▶ **To be done**:
Copy out the records below, swapping every "specified word" for "given word" and leaving everything else as it is.

▶ **Material to process**:
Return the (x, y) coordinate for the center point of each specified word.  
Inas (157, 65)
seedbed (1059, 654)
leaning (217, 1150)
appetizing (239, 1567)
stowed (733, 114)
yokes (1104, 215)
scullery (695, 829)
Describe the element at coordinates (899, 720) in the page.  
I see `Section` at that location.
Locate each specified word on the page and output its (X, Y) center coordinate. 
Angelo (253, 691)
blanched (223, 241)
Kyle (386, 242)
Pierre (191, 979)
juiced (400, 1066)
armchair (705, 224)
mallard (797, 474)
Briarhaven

▶ **Full output**:
Return the (x, y) coordinate for the center point of each given word.  
Inas (157, 65)
seedbed (1059, 654)
leaning (217, 1150)
appetizing (239, 1567)
stowed (733, 114)
yokes (1104, 215)
scullery (695, 829)
Describe the element at coordinates (899, 720) in the page.  
I see `Section` at that location.
Locate each given word on the page and output its (X, Y) center coordinate. 
Angelo (253, 691)
blanched (223, 241)
Kyle (386, 242)
Pierre (191, 979)
juiced (400, 1066)
armchair (705, 224)
mallard (797, 474)
Briarhaven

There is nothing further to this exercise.